--- START ---
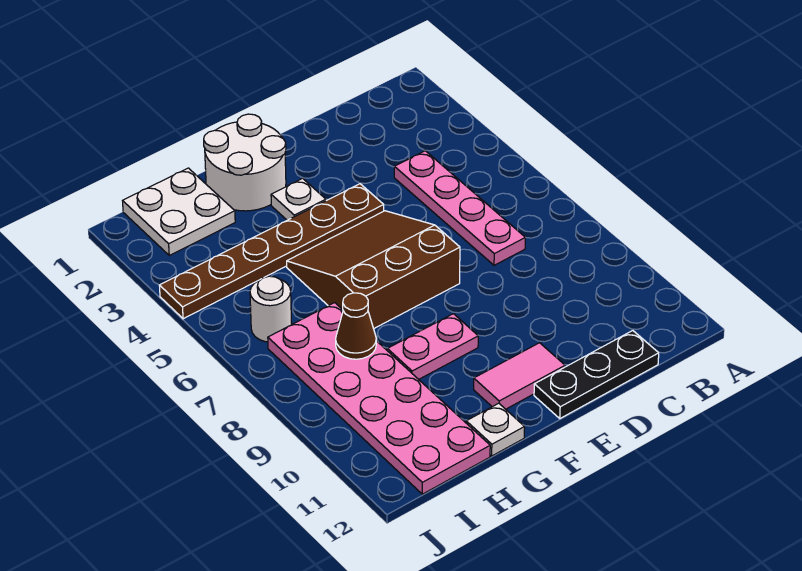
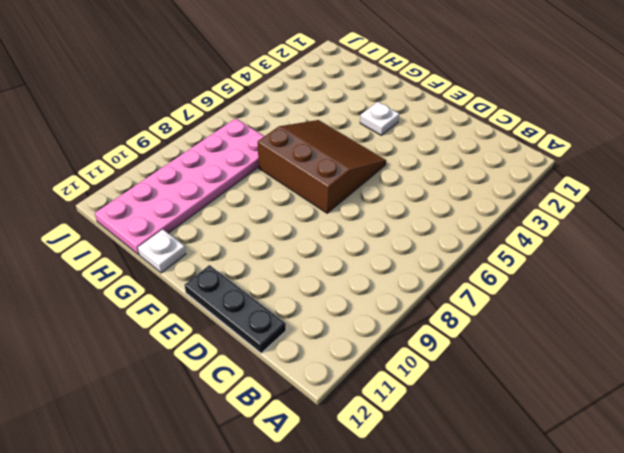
none -> pink plate C4:C7 level 1
none -> brown plate E4:J4 level 1
none -> pink tile E11:F11 level 1

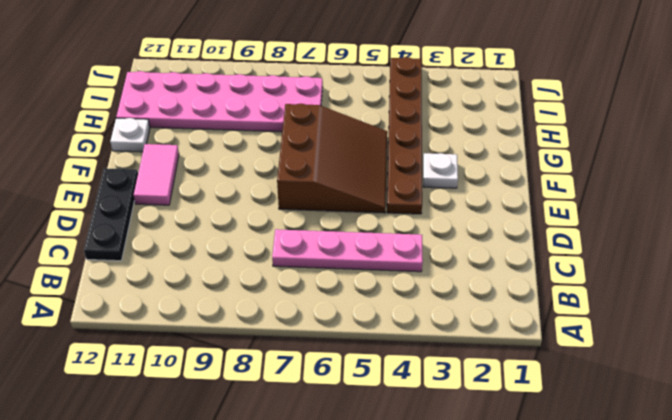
none -> white round brick F1:G2 level 1
none -> pink plate F9:G9 level 1
none -> white plate H1:I2 level 1

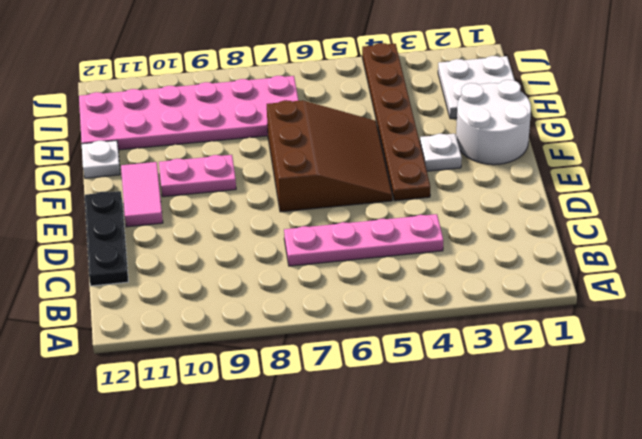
pink plate F9:F10 level 1 -> pink plate F9:G9 level 1
none -> white round brick I6 level 1
none -> brown cone H8 level 2

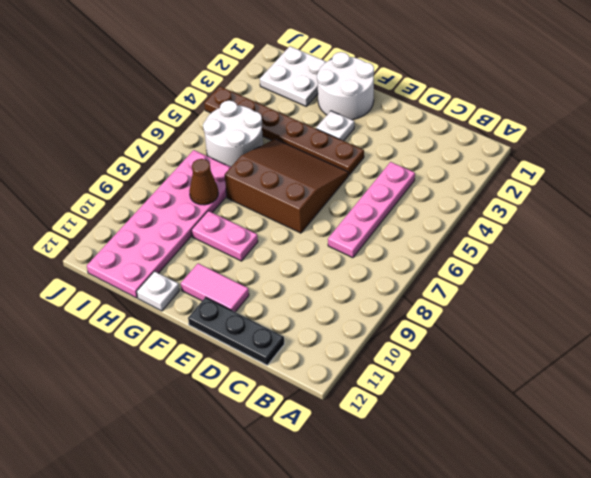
white round brick H5:I6 level 1 -> white round brick I6 level 1

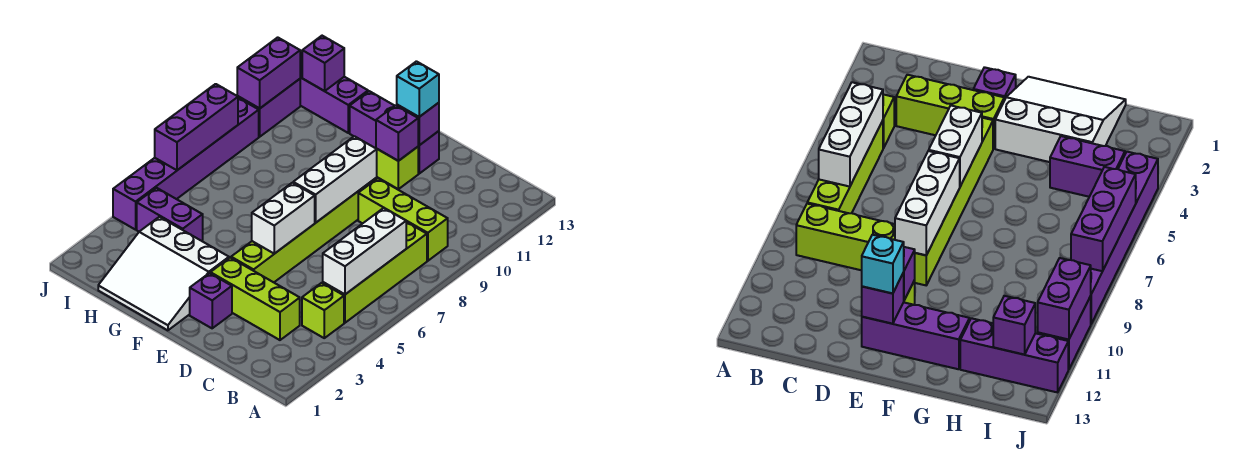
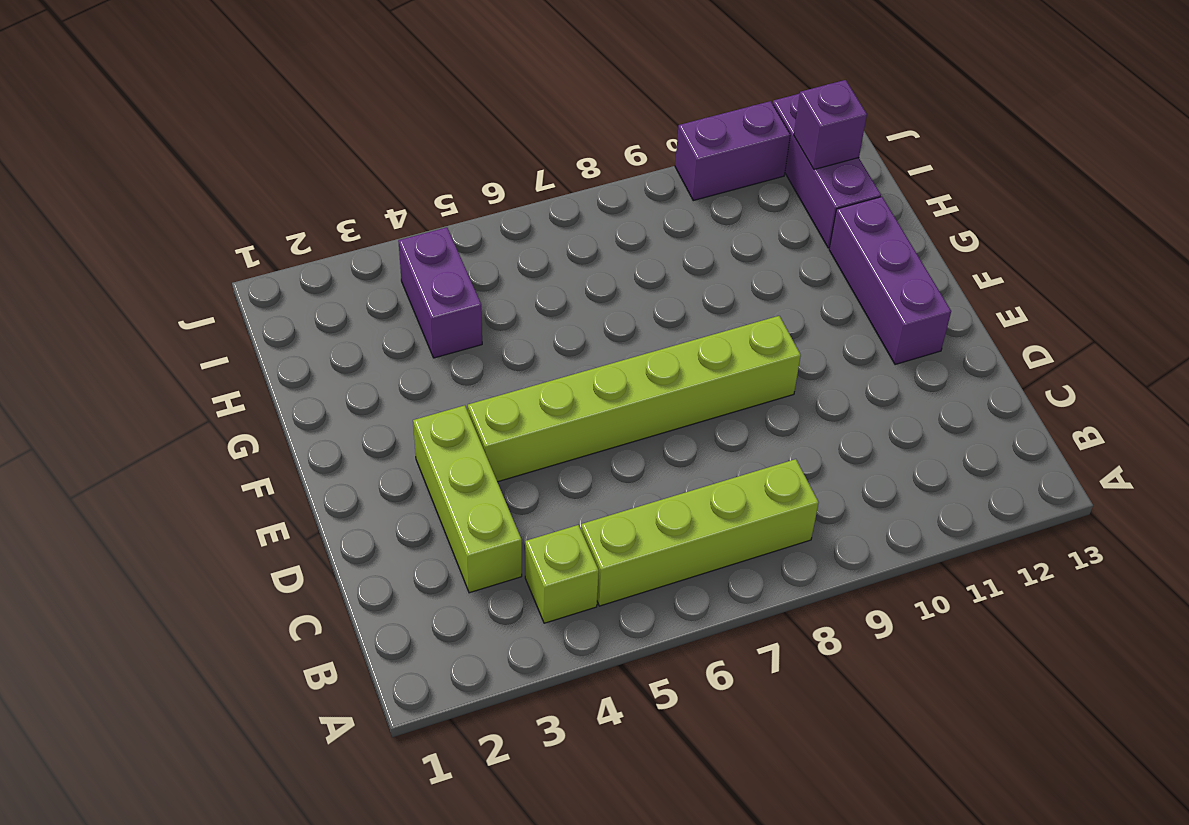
none -> lime brick B9:D9 level 1
none -> purple brick E2 level 1
none -> lime brick E11 level 1

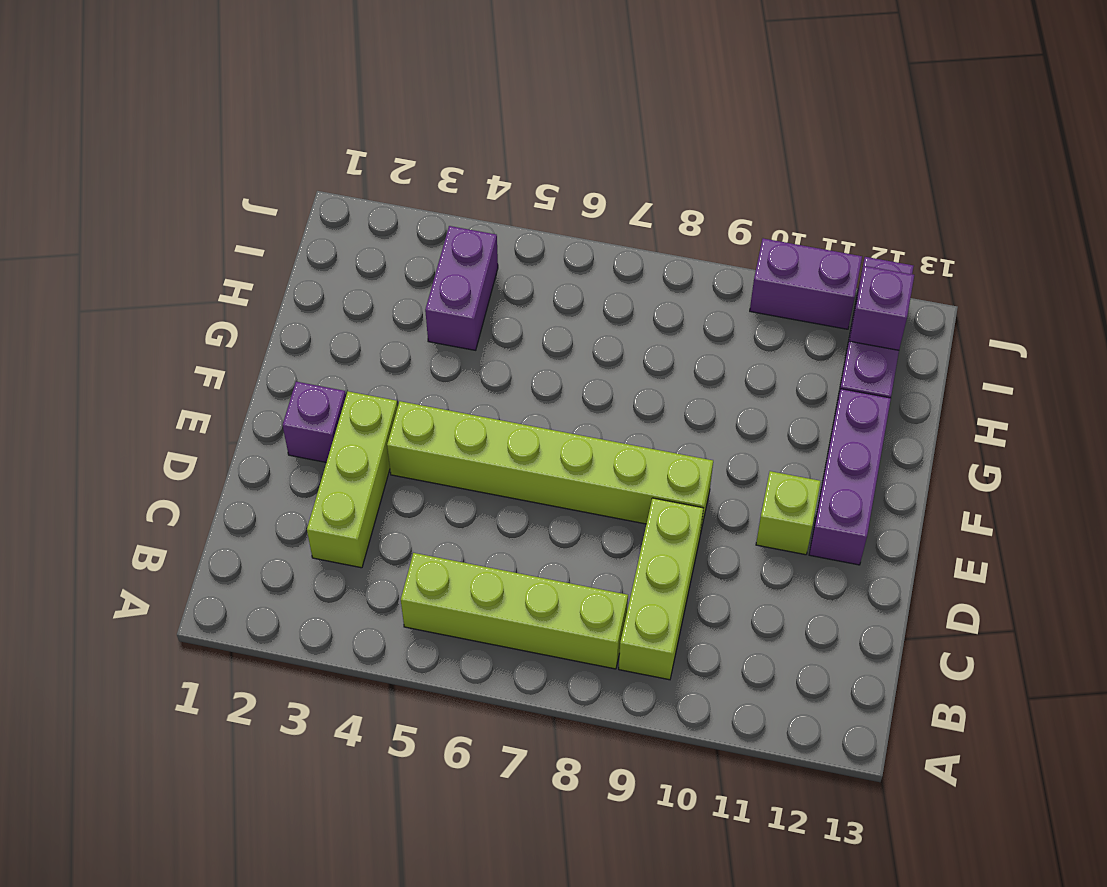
none -> lime brick B4 level 1
none -> white slope F1:H3 level 1 top 3
none -> purple brick J4:J9 level 1

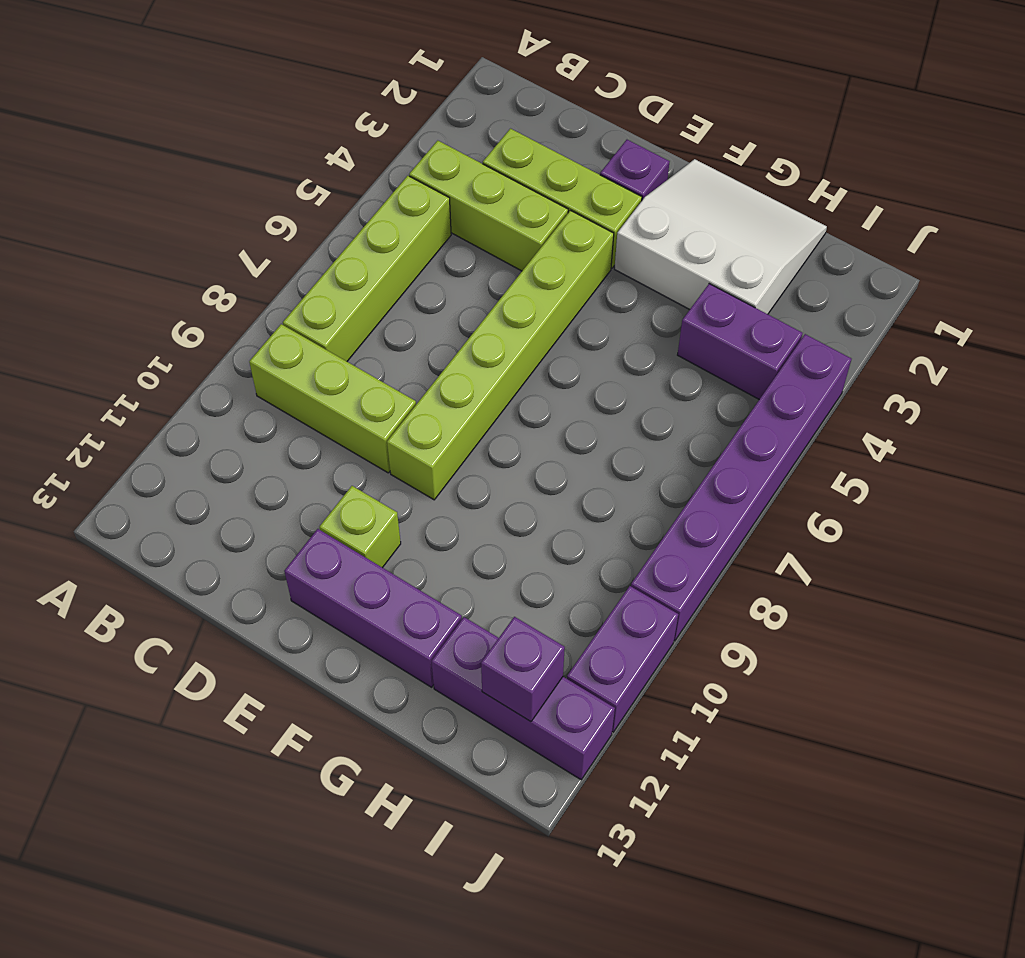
lime brick B4:D4 level 1 -> lime brick B4 level 1
none -> white brick B5:B7 level 2
none -> white brick E5:E6 level 2
none -> white brick E7:E9 level 2

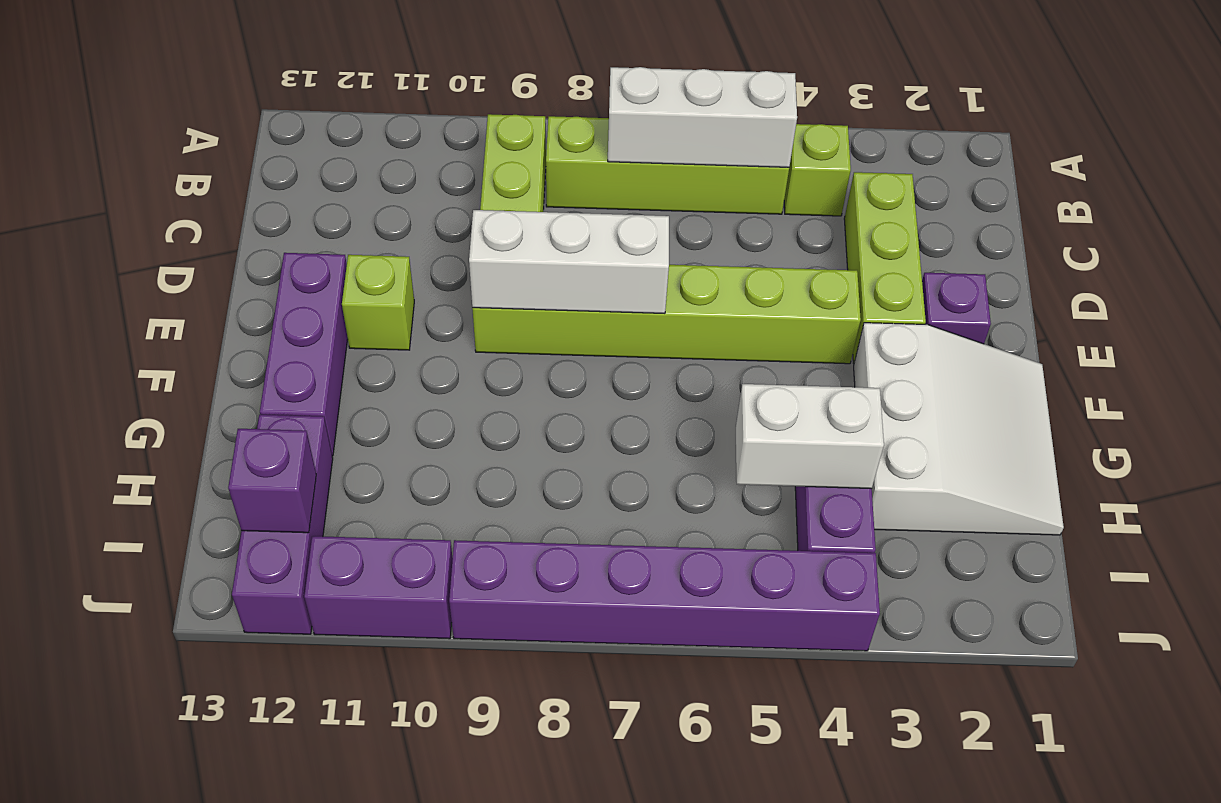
white brick H4:H5 level 2 -> white brick E5:E6 level 2
none -> purple brick E11 level 2
none -> purple brick E12 level 2
none -> purple brick J6:J8 level 2

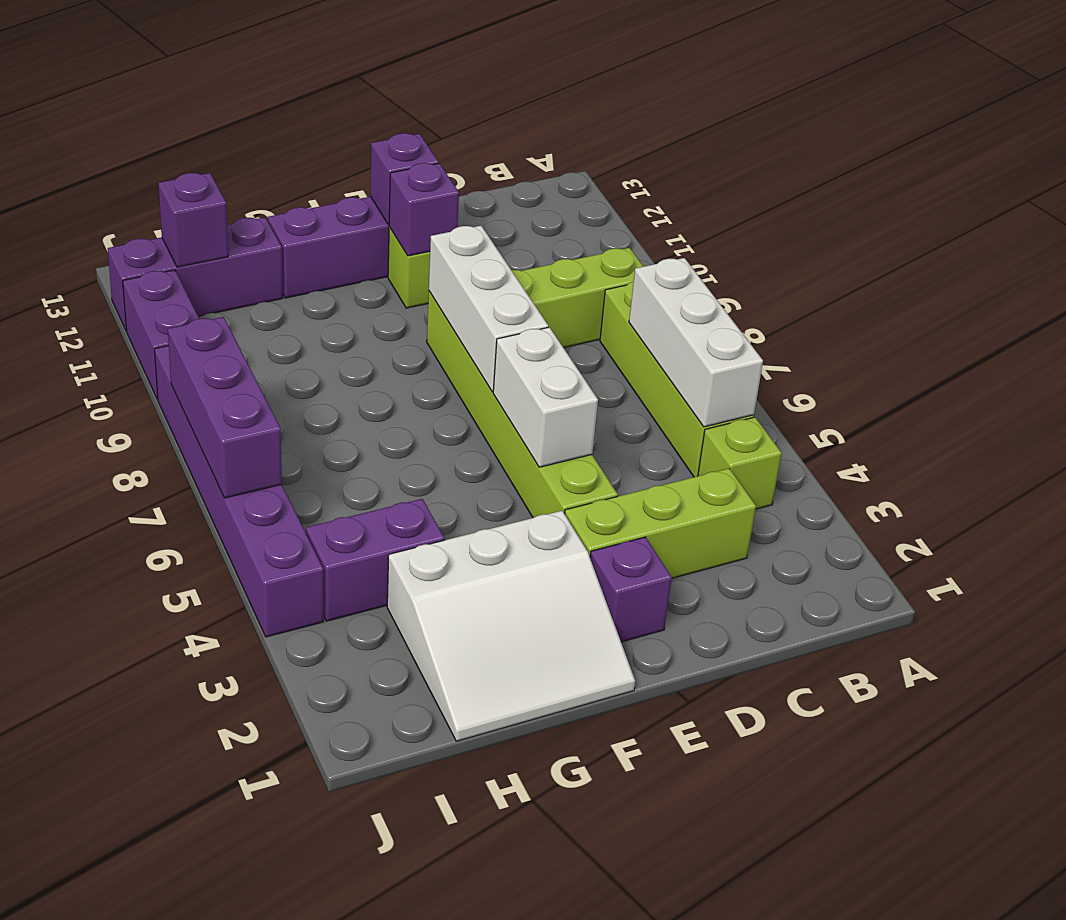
none -> purple brick J10:J11 level 2
none -> cyan brick E12 level 3

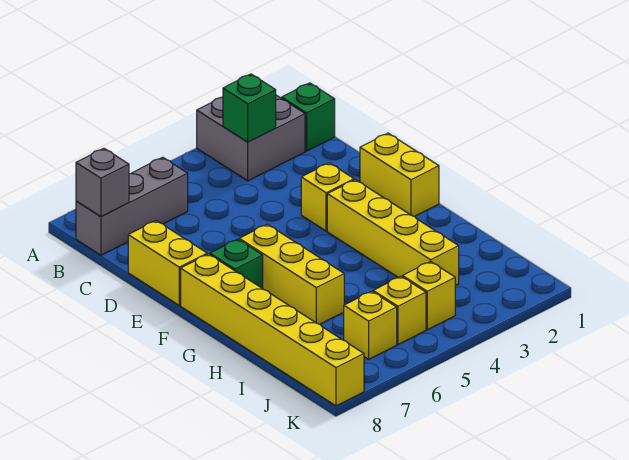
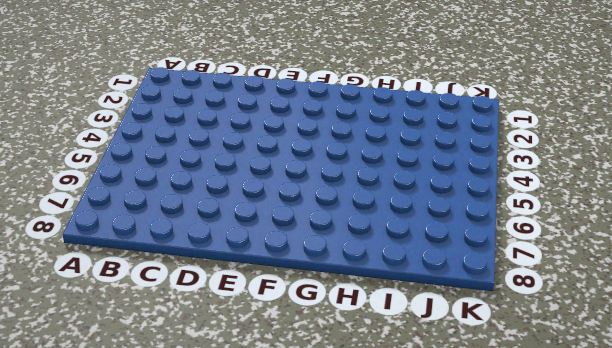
none -> grey brick A2:B3 level 1
none -> green brick B1 level 1
none -> grey brick B6:B8 level 1

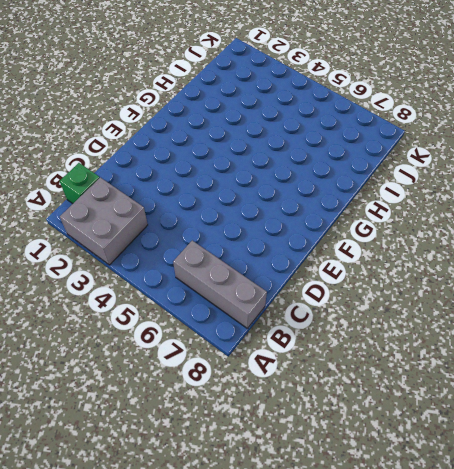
none -> yellow brick D8:E8 level 1
none -> yellow brick E1:F1 level 1
none -> yellow brick E3 level 1

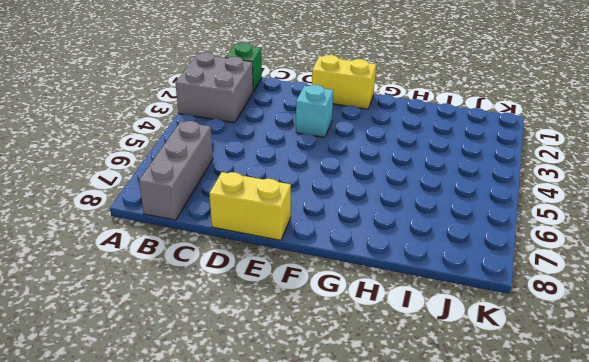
cyan brick E3 level 1 -> yellow brick E3 level 1
none -> yellow brick F3:I3 level 1
none -> yellow brick F6:H6 level 1
none -> green brick F7 level 1

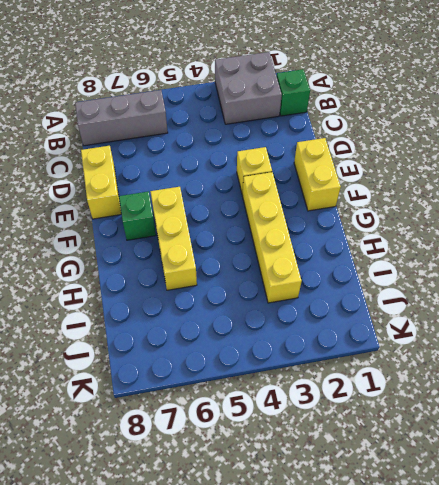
none -> yellow brick F8:K8 level 1
none -> yellow brick J4 level 1
none -> yellow brick J5 level 1

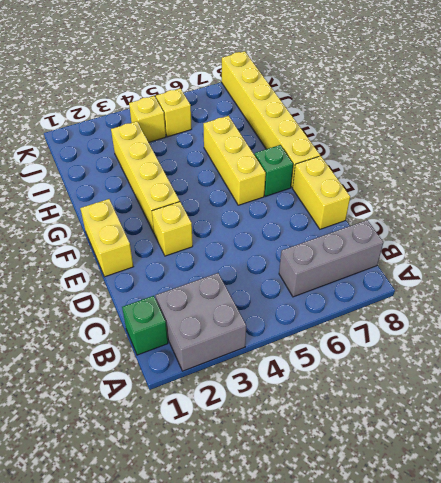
none -> yellow brick J6 level 1
none -> green brick B3 level 2
none -> grey brick B8 level 2

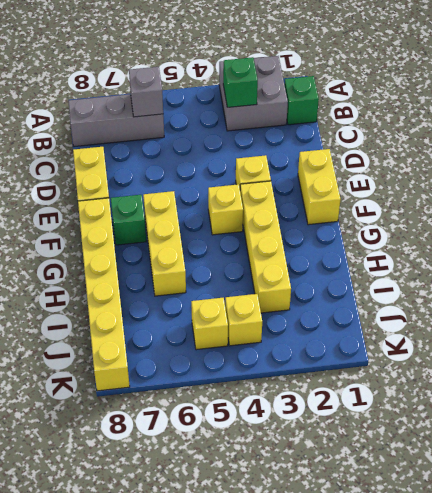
grey brick B6 level 2 -> grey brick B8 level 2
yellow brick F4 level 1 -> yellow brick J6 level 1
--- END ---
■ Description of the task ■
Reproduce the records, all of them, word for word; omit the pictures.

■ Problem solution ■
none -> pink plate C4:C7 level 1
none -> brown plate E4:J4 level 1
none -> pink tile E11:F11 level 1

none -> white round brick F1:G2 level 1
none -> pink plate F9:G9 level 1
none -> white plate H1:I2 level 1

pink plate F9:F10 level 1 -> pink plate F9:G9 level 1
none -> white round brick I6 level 1
none -> brown cone H8 level 2

white round brick H5:I6 level 1 -> white round brick I6 level 1

none -> lime brick B9:D9 level 1
none -> purple brick E2 level 1
none -> lime brick E11 level 1

none -> lime brick B4 level 1
none -> white slope F1:H3 level 1 top 3
none -> purple brick J4:J9 level 1

lime brick B4:D4 level 1 -> lime brick B4 level 1
none -> white brick B5:B7 level 2
none -> white brick E5:E6 level 2
none -> white brick E7:E9 level 2

white brick H4:H5 level 2 -> white brick E5:E6 level 2
none -> purple brick E11 level 2
none -> purple brick E12 level 2
none -> purple brick J6:J8 level 2

none -> purple brick J10:J11 level 2
none -> cyan brick E12 level 3

none -> grey brick A2:B3 level 1
none -> green brick B1 level 1
none -> grey brick B6:B8 level 1

none -> yellow brick D8:E8 level 1
none -> yellow brick E1:F1 level 1
none -> yellow brick E3 level 1

cyan brick E3 level 1 -> yellow brick E3 level 1
none -> yellow brick F3:I3 level 1
none -> yellow brick F6:H6 level 1
none -> green brick F7 level 1

none -> yellow brick F8:K8 level 1
none -> yellow brick J4 level 1
none -> yellow brick J5 level 1

none -> yellow brick J6 level 1
none -> green brick B3 level 2
none -> grey brick B8 level 2

grey brick B6 level 2 -> grey brick B8 level 2
yellow brick F4 level 1 -> yellow brick J6 level 1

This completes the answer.